- _REQUIRED ACTION_: The stretch wanted below opens at the line containing "(830, 382) = (880, 483): white" and closes at the line containing "(472, 209) = (637, 310): white". Please return it exactly, with no other lines.

- _Scene edit records_:
========================
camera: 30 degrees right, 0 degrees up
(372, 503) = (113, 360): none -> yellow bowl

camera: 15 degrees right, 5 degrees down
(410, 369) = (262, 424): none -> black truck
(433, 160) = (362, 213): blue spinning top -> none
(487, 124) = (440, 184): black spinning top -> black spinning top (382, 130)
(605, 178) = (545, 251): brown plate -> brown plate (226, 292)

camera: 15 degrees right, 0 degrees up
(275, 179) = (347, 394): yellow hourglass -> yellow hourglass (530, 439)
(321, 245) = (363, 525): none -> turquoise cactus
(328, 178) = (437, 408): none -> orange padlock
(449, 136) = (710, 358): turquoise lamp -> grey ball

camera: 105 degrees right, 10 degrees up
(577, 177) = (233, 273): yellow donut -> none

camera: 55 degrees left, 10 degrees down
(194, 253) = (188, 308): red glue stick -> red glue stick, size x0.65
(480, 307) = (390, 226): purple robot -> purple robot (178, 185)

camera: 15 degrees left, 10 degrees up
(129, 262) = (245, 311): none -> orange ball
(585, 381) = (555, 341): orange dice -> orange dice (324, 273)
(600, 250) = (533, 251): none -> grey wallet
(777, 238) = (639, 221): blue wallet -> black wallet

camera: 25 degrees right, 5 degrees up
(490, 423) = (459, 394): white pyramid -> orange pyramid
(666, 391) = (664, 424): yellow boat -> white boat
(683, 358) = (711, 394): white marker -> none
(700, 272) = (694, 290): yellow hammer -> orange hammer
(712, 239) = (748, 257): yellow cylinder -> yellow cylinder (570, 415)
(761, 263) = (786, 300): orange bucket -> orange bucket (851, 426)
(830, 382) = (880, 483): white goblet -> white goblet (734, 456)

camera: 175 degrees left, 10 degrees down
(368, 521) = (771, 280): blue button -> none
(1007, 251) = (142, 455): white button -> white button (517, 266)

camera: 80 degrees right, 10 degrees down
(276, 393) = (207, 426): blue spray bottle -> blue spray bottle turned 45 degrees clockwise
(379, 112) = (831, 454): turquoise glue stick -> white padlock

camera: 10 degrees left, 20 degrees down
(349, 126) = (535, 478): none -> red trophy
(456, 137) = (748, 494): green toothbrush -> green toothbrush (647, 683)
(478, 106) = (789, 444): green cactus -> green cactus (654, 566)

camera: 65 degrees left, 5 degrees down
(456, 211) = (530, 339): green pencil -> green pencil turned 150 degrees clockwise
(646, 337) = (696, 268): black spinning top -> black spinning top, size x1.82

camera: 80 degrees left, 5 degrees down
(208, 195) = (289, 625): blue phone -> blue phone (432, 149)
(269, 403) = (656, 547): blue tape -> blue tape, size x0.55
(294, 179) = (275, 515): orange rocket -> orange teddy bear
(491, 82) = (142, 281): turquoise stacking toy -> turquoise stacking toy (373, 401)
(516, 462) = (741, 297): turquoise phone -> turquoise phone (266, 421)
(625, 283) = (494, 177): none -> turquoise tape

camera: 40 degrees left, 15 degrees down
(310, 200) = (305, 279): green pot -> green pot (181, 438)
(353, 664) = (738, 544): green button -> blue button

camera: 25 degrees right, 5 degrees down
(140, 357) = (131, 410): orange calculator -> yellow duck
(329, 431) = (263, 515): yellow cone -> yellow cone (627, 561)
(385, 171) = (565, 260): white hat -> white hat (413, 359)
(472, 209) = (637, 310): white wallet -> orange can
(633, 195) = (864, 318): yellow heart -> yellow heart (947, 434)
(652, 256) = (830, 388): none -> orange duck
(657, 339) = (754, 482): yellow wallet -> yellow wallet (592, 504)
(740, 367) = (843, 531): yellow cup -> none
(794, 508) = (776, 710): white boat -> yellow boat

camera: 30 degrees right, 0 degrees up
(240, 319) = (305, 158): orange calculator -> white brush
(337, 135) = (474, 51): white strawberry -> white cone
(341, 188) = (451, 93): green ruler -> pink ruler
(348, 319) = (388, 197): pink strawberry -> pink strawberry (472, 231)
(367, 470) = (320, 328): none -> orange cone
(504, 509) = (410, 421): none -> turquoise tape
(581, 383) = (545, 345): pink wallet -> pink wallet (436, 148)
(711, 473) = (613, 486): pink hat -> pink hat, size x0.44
========================
- _YOUR SOLUTION_:
(830, 382) = (880, 483): white goblet -> white goblet (734, 456)

camera: 175 degrees left, 10 degrees down
(368, 521) = (771, 280): blue button -> none
(1007, 251) = (142, 455): white button -> white button (517, 266)

camera: 80 degrees right, 10 degrees down
(276, 393) = (207, 426): blue spray bottle -> blue spray bottle turned 45 degrees clockwise
(379, 112) = (831, 454): turquoise glue stick -> white padlock

camera: 10 degrees left, 20 degrees down
(349, 126) = (535, 478): none -> red trophy
(456, 137) = (748, 494): green toothbrush -> green toothbrush (647, 683)
(478, 106) = (789, 444): green cactus -> green cactus (654, 566)

camera: 65 degrees left, 5 degrees down
(456, 211) = (530, 339): green pencil -> green pencil turned 150 degrees clockwise
(646, 337) = (696, 268): black spinning top -> black spinning top, size x1.82

camera: 80 degrees left, 5 degrees down
(208, 195) = (289, 625): blue phone -> blue phone (432, 149)
(269, 403) = (656, 547): blue tape -> blue tape, size x0.55
(294, 179) = (275, 515): orange rocket -> orange teddy bear
(491, 82) = (142, 281): turquoise stacking toy -> turquoise stacking toy (373, 401)
(516, 462) = (741, 297): turquoise phone -> turquoise phone (266, 421)
(625, 283) = (494, 177): none -> turquoise tape

camera: 40 degrees left, 15 degrees down
(310, 200) = (305, 279): green pot -> green pot (181, 438)
(353, 664) = (738, 544): green button -> blue button

camera: 25 degrees right, 5 degrees down
(140, 357) = (131, 410): orange calculator -> yellow duck
(329, 431) = (263, 515): yellow cone -> yellow cone (627, 561)
(385, 171) = (565, 260): white hat -> white hat (413, 359)
(472, 209) = (637, 310): white wallet -> orange can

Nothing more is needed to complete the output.